Problem requirements: Your task is to copy every line of the entries that contains "size".
=====
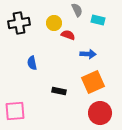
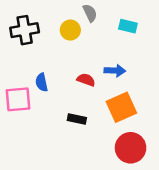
gray semicircle: (77, 10) -> (90, 13), moved
red semicircle: (68, 35) -> (86, 80), moved
pink square: (15, 111) -> (18, 99), moved

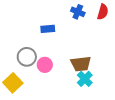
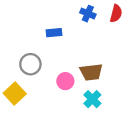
pink circle: (45, 65) -> (65, 81), moved
cyan cross: (85, 79) -> (92, 99), moved

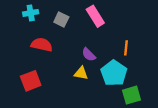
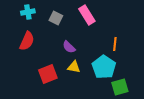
red semicircle: (42, 45) -> (27, 41), moved, turned 102
purple semicircle: (89, 55) -> (69, 47), moved
red square: (31, 81) -> (48, 74), moved

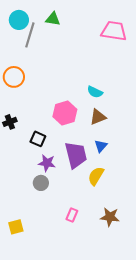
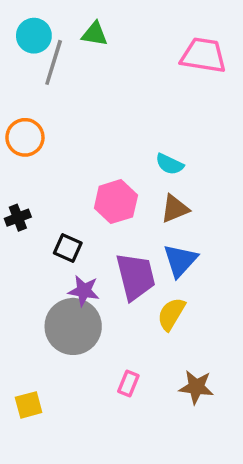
blue triangle: (101, 146) -> (180, 260), size x1.5
gray circle: (41, 183) -> (73, 326), size x2.0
=====
Solution:
blue triangle: (101, 146) -> (180, 260), size x1.5
gray circle: (41, 183) -> (73, 326), size x2.0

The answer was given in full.